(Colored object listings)

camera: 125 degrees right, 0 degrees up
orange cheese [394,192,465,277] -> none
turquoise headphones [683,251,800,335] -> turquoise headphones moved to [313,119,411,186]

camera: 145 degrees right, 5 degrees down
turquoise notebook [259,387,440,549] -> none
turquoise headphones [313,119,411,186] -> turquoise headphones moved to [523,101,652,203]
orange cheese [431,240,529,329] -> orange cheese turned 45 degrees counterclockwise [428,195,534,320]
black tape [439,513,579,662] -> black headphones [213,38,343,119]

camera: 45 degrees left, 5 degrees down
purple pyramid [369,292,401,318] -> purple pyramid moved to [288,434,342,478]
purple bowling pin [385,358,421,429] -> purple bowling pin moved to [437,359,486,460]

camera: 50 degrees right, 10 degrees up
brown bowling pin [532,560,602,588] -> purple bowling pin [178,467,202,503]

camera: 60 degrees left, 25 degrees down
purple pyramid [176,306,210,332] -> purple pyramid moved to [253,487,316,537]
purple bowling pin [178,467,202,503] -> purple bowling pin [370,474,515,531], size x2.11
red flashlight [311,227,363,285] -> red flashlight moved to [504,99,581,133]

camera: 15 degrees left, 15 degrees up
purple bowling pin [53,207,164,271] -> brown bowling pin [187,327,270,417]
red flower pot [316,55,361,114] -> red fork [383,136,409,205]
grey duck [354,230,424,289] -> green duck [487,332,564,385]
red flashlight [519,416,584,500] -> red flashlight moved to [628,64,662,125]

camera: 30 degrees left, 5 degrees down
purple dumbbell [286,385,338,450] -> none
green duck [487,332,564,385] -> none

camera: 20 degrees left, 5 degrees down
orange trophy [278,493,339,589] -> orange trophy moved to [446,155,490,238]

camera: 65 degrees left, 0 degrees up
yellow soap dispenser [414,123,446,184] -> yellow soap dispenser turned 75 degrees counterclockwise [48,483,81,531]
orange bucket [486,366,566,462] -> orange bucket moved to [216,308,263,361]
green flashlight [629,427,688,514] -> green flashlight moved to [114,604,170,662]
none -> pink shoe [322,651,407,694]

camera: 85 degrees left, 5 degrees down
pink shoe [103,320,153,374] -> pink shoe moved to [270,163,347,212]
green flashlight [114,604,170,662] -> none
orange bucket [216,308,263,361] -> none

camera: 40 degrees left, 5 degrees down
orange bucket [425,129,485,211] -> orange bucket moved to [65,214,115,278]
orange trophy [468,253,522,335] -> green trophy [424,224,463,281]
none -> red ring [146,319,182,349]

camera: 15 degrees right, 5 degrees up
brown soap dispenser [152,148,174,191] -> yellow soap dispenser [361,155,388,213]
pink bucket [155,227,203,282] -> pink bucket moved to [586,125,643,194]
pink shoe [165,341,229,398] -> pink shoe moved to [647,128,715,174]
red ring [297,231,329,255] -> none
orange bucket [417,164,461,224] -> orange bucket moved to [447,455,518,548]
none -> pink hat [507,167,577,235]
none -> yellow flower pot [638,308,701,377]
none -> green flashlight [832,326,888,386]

Your task: Copy, from the data above, every line where the word "camera" appears.

Response to the exercise:
camera: 125 degrees right, 0 degrees up
camera: 145 degrees right, 5 degrees down
camera: 45 degrees left, 5 degrees down
camera: 50 degrees right, 10 degrees up
camera: 60 degrees left, 25 degrees down
camera: 15 degrees left, 15 degrees up
camera: 30 degrees left, 5 degrees down
camera: 20 degrees left, 5 degrees down
camera: 65 degrees left, 0 degrees up
camera: 85 degrees left, 5 degrees down
camera: 40 degrees left, 5 degrees down
camera: 15 degrees right, 5 degrees up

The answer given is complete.